** Opening SOURCE INFORMATION block **

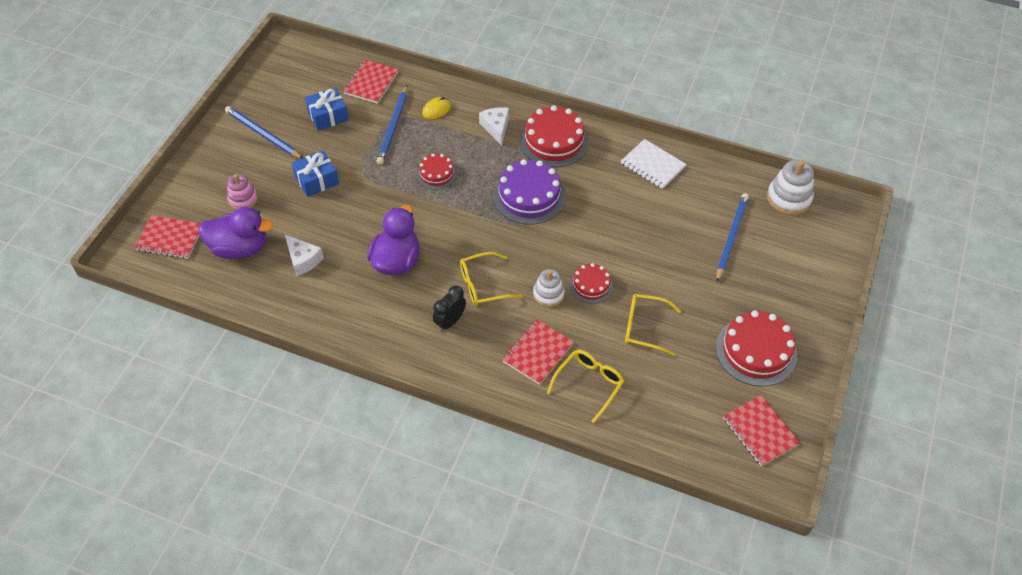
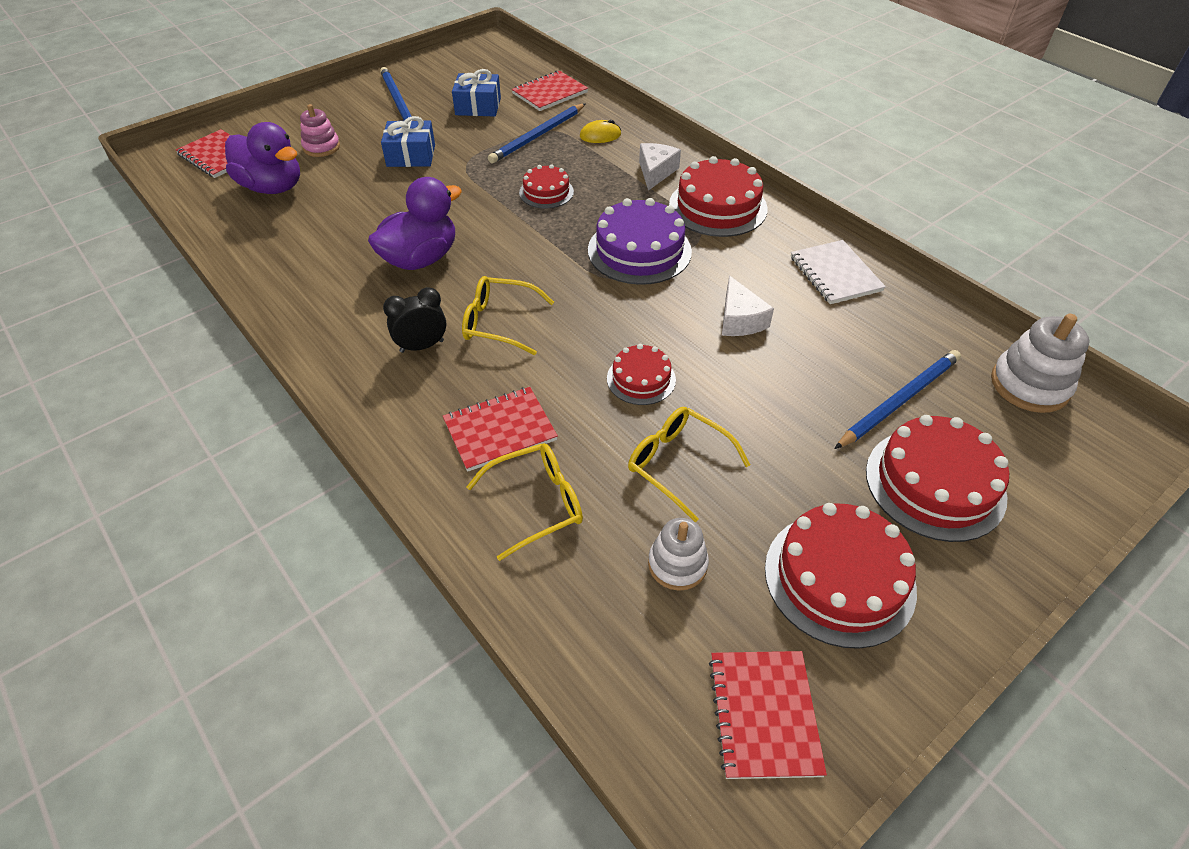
camera: 30 degrees right, 5 degrees down
(303, 260) = (323, 220): white cheese -> white cheese (739, 320)
(548, 294) = (574, 366): white stacking toy -> white stacking toy (677, 564)
(772, 279) = (935, 483): none -> red cake

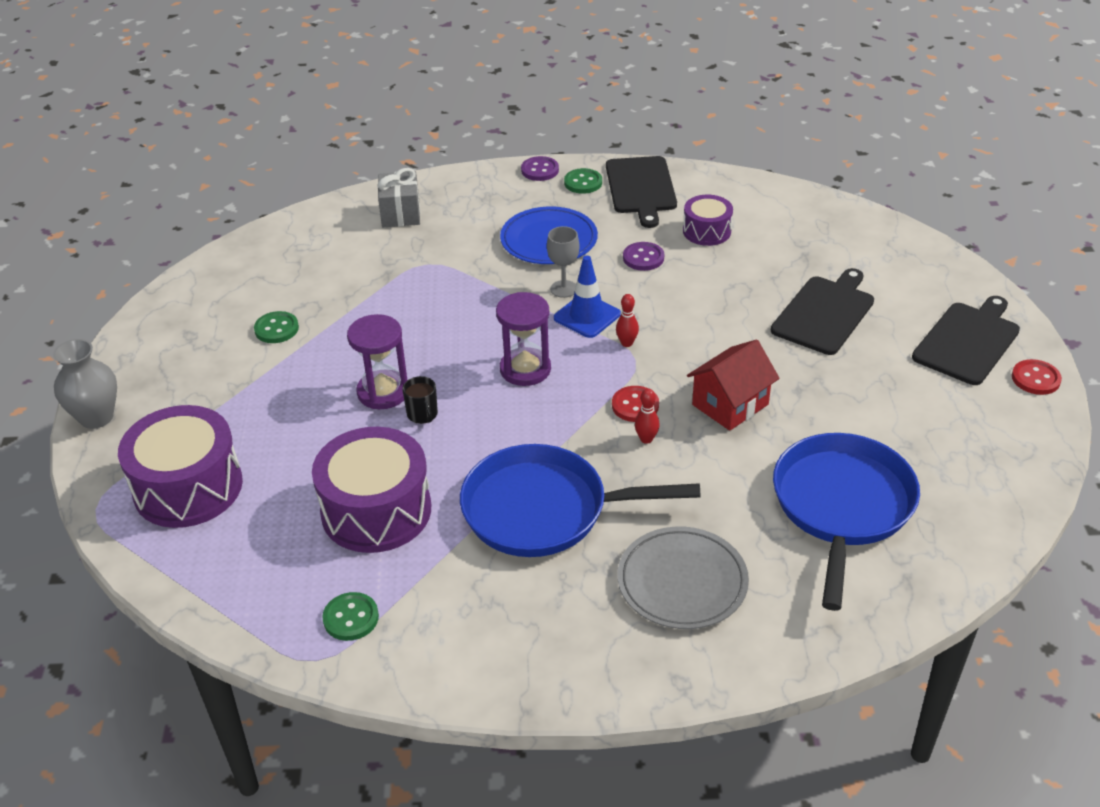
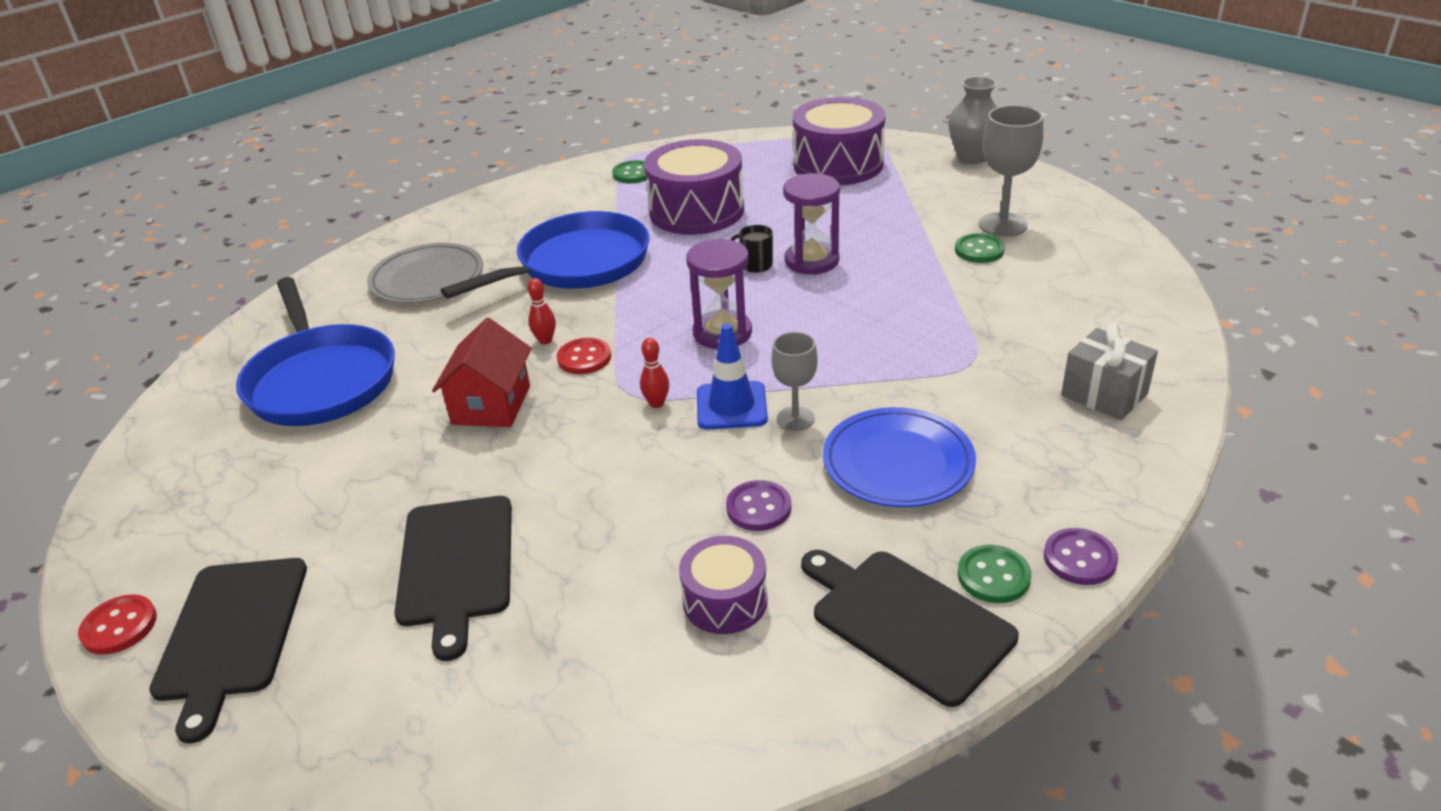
camera: 140 degrees right, 5 degrees down
(221, 339) = (1003, 225): none -> grey goblet

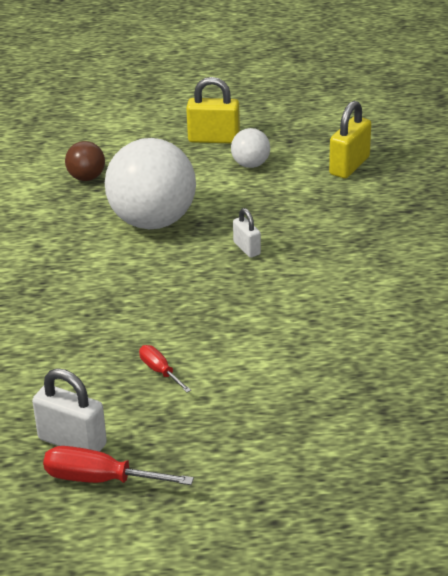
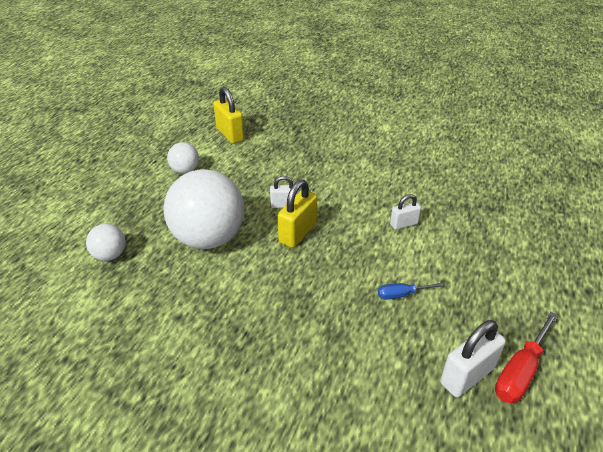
camera: 65 degrees left, 5 degrees up
(86, 178) = (110, 255): brown ball -> white ball
(160, 371) = (401, 294): red screwdriver -> blue screwdriver
(214, 139) = (134, 175): yellow padlock -> yellow padlock (298, 233)
(285, 344) = (404, 224): none -> white padlock

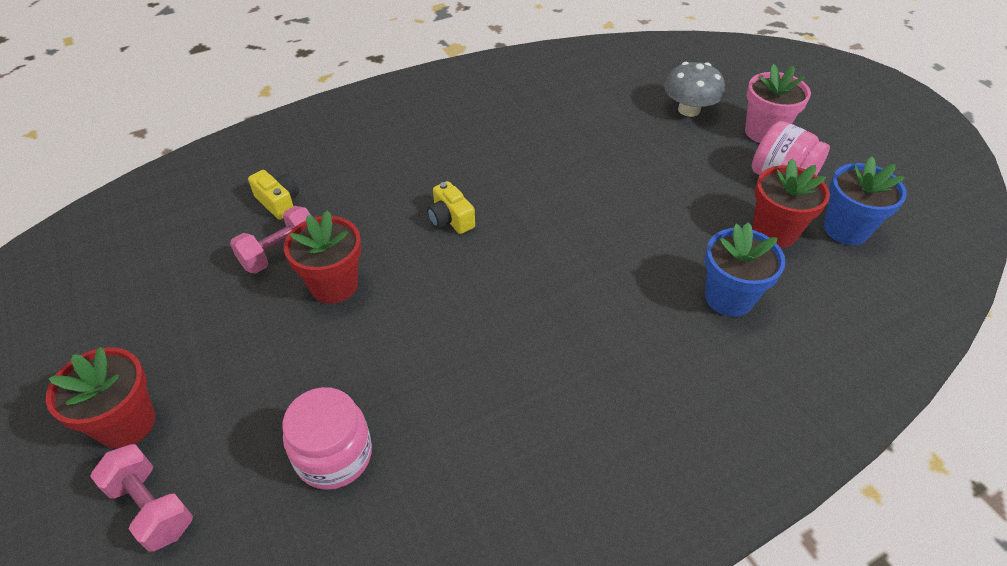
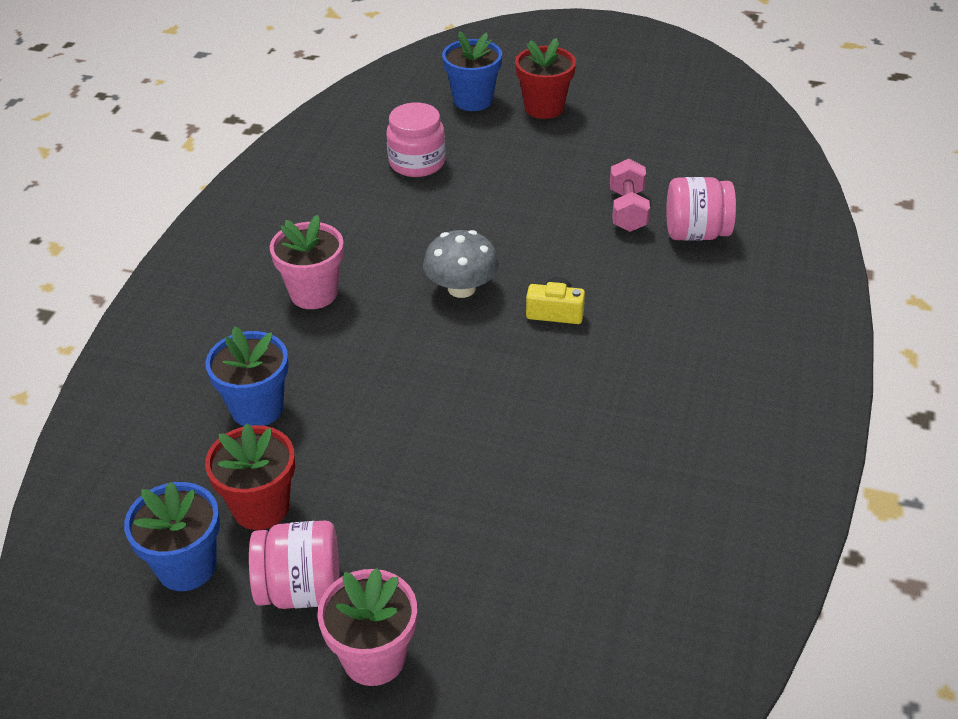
camera: 135 degrees right, 5 degrees down
(152, 507) = (473, 100): pink dumbbell -> blue flower pot
(278, 202) = (696, 233): yellow camera -> pink jar
(334, 285) = (557, 220): red flower pot -> none
(597, 368) = (313, 293): none -> pink flower pot
(689, 110) = (497, 623): grey mushroom -> grey mushroom (461, 288)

** Closing SOURCE INFORMATION block **

Print all the lines above exactly as they are, but without the pictures.

camera: 30 degrees right, 5 degrees down
(303, 260) = (323, 220): white cheese -> white cheese (739, 320)
(548, 294) = (574, 366): white stacking toy -> white stacking toy (677, 564)
(772, 279) = (935, 483): none -> red cake

camera: 140 degrees right, 5 degrees down
(221, 339) = (1003, 225): none -> grey goblet

camera: 65 degrees left, 5 degrees up
(86, 178) = (110, 255): brown ball -> white ball
(160, 371) = (401, 294): red screwdriver -> blue screwdriver
(214, 139) = (134, 175): yellow padlock -> yellow padlock (298, 233)
(285, 344) = (404, 224): none -> white padlock

camera: 135 degrees right, 5 degrees down
(152, 507) = (473, 100): pink dumbbell -> blue flower pot
(278, 202) = (696, 233): yellow camera -> pink jar
(334, 285) = (557, 220): red flower pot -> none
(597, 368) = (313, 293): none -> pink flower pot
(689, 110) = (497, 623): grey mushroom -> grey mushroom (461, 288)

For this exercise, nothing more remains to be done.